- _EXERCISE INSTRUCTIONS_
Every entry below is to be copied exactly, with nothing omitted.

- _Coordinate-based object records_
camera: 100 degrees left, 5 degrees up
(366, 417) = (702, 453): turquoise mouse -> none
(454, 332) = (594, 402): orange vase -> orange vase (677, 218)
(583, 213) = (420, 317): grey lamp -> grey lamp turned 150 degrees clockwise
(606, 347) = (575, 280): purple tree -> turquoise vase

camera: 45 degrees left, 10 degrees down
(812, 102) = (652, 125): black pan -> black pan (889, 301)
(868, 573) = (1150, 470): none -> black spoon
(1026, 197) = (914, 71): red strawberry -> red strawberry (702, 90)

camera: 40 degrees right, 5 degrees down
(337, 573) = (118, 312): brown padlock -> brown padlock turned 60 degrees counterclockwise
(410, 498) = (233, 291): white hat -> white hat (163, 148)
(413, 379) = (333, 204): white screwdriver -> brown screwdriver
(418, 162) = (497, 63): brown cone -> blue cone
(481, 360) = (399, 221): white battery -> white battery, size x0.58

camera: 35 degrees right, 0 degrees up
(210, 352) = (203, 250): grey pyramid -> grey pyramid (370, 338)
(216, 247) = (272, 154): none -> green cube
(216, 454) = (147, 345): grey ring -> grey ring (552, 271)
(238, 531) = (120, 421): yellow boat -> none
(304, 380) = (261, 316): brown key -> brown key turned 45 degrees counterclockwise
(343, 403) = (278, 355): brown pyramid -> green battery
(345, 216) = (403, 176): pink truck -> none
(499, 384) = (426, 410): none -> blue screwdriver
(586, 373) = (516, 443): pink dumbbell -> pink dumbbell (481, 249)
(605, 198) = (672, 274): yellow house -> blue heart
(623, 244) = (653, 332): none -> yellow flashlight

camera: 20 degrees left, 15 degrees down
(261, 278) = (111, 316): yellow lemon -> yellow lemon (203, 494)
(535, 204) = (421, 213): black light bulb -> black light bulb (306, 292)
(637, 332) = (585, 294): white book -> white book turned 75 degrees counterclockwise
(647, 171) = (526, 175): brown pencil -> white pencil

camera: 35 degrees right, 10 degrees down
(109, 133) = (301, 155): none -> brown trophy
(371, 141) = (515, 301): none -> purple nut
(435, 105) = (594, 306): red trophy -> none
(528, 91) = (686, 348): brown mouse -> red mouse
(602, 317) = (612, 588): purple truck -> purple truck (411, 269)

- _SOLUTION TO THE EXERCISE_
camera: 100 degrees left, 5 degrees up
(366, 417) = (702, 453): turquoise mouse -> none
(454, 332) = (594, 402): orange vase -> orange vase (677, 218)
(583, 213) = (420, 317): grey lamp -> grey lamp turned 150 degrees clockwise
(606, 347) = (575, 280): purple tree -> turquoise vase

camera: 45 degrees left, 10 degrees down
(812, 102) = (652, 125): black pan -> black pan (889, 301)
(868, 573) = (1150, 470): none -> black spoon
(1026, 197) = (914, 71): red strawberry -> red strawberry (702, 90)

camera: 40 degrees right, 5 degrees down
(337, 573) = (118, 312): brown padlock -> brown padlock turned 60 degrees counterclockwise
(410, 498) = (233, 291): white hat -> white hat (163, 148)
(413, 379) = (333, 204): white screwdriver -> brown screwdriver
(418, 162) = (497, 63): brown cone -> blue cone
(481, 360) = (399, 221): white battery -> white battery, size x0.58

camera: 35 degrees right, 0 degrees up
(210, 352) = (203, 250): grey pyramid -> grey pyramid (370, 338)
(216, 247) = (272, 154): none -> green cube
(216, 454) = (147, 345): grey ring -> grey ring (552, 271)
(238, 531) = (120, 421): yellow boat -> none
(304, 380) = (261, 316): brown key -> brown key turned 45 degrees counterclockwise
(343, 403) = (278, 355): brown pyramid -> green battery
(345, 216) = (403, 176): pink truck -> none
(499, 384) = (426, 410): none -> blue screwdriver
(586, 373) = (516, 443): pink dumbbell -> pink dumbbell (481, 249)
(605, 198) = (672, 274): yellow house -> blue heart
(623, 244) = (653, 332): none -> yellow flashlight

camera: 20 degrees left, 15 degrees down
(261, 278) = (111, 316): yellow lemon -> yellow lemon (203, 494)
(535, 204) = (421, 213): black light bulb -> black light bulb (306, 292)
(637, 332) = (585, 294): white book -> white book turned 75 degrees counterclockwise
(647, 171) = (526, 175): brown pencil -> white pencil

camera: 35 degrees right, 10 degrees down
(109, 133) = (301, 155): none -> brown trophy
(371, 141) = (515, 301): none -> purple nut
(435, 105) = (594, 306): red trophy -> none
(528, 91) = (686, 348): brown mouse -> red mouse
(602, 317) = (612, 588): purple truck -> purple truck (411, 269)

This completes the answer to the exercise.